=== Given data ===
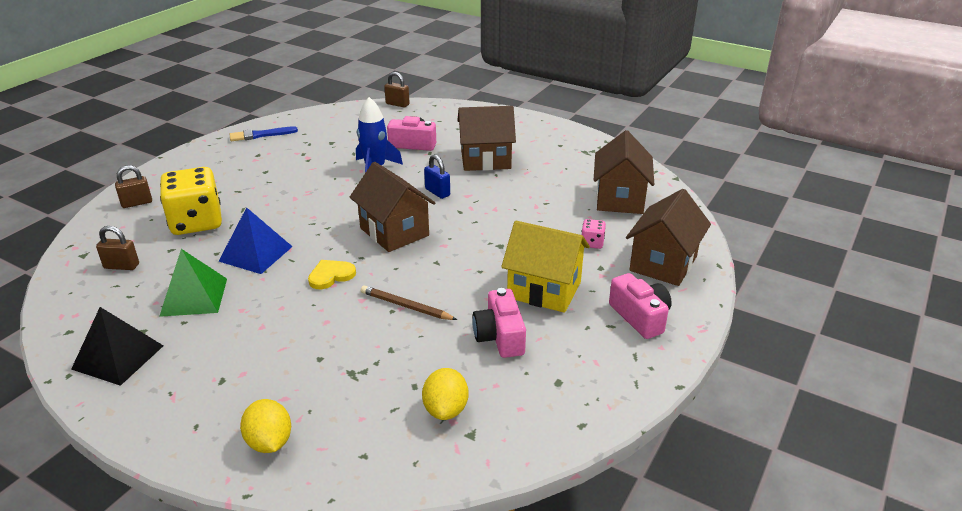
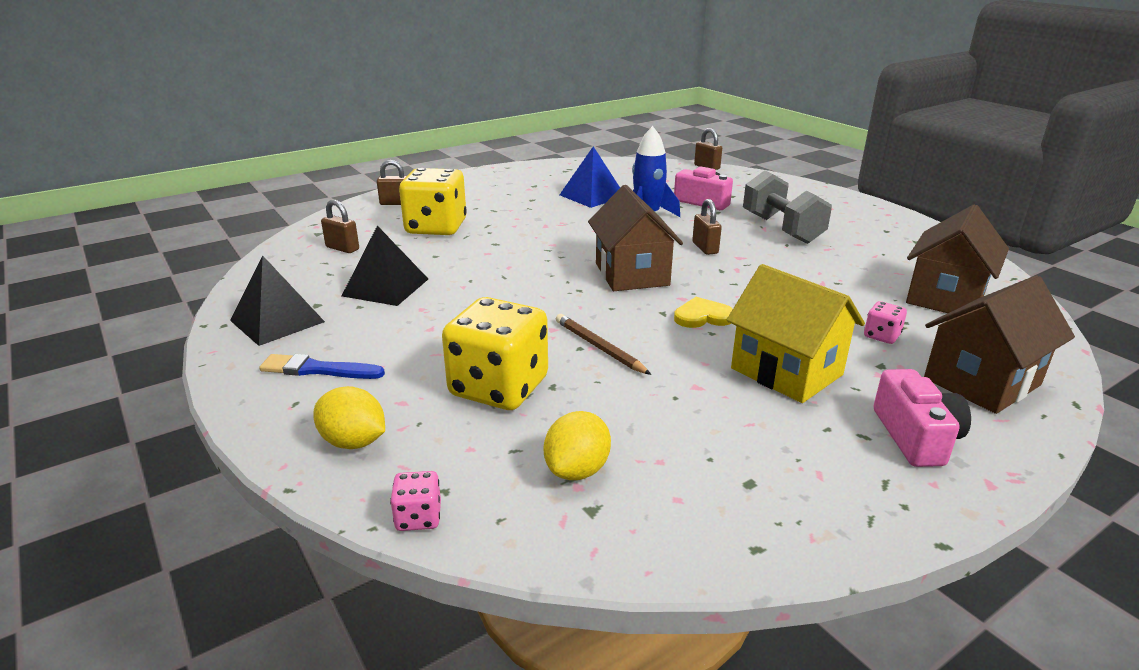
camera: 25 degrees right, 5 degrees down
green pyramid [159,249,227,317] -> black pyramid [342,226,428,306]
blue pyramid [218,207,293,274] -> blue pyramid moved to [560,146,620,208]
blue brush [230,126,298,141] -> blue brush moved to [259,354,385,379]
yellow lemon [240,399,291,453] -> yellow lemon turned 60 degrees counterclockwise [313,386,385,449]
yellow heart [308,260,356,289] -> yellow heart moved to [674,297,733,328]
blue padlock [424,154,450,199] -> brown padlock [692,199,722,255]
brown house [457,106,516,171] -> grey dumbbell [743,170,832,244]
pink camera [472,288,526,358] -> none
none -> pink dice [390,471,441,531]
none -> yellow dice [442,297,548,410]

=== About this task ===
Exactly reproduce the lines beginning with the one that contains "none -> pink dice [390,471,441,531]" and ending with the last line of the material, both included. Leave out everything else.

=== Answer area ===
none -> pink dice [390,471,441,531]
none -> yellow dice [442,297,548,410]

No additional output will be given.